## TASK REQUIREMENTS:
For the data that follows, return each line unchanged and drop the pictures.
━━━ RECORDED DATA
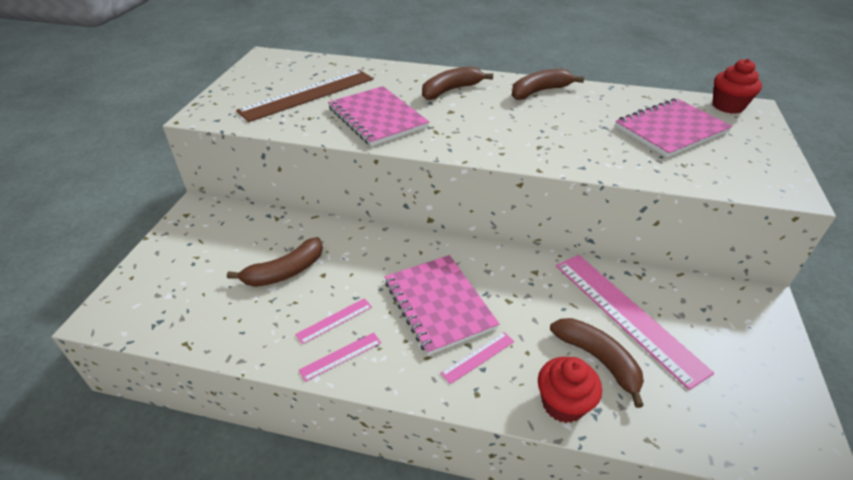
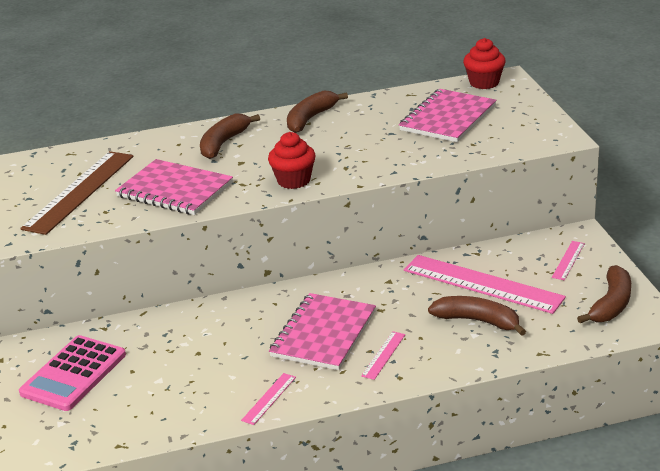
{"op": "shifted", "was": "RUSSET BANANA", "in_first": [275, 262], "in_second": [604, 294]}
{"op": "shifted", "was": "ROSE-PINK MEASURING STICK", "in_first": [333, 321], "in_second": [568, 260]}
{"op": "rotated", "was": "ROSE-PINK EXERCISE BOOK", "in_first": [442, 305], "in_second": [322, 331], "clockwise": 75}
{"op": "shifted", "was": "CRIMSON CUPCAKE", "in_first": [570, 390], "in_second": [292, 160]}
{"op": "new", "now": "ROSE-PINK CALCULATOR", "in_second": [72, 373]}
━━━━━━
## YOUR SOLUTION:
{"op": "shifted", "was": "RUSSET BANANA", "in_first": [275, 262], "in_second": [604, 294]}
{"op": "shifted", "was": "ROSE-PINK MEASURING STICK", "in_first": [333, 321], "in_second": [568, 260]}
{"op": "rotated", "was": "ROSE-PINK EXERCISE BOOK", "in_first": [442, 305], "in_second": [322, 331], "clockwise": 75}
{"op": "shifted", "was": "CRIMSON CUPCAKE", "in_first": [570, 390], "in_second": [292, 160]}
{"op": "new", "now": "ROSE-PINK CALCULATOR", "in_second": [72, 373]}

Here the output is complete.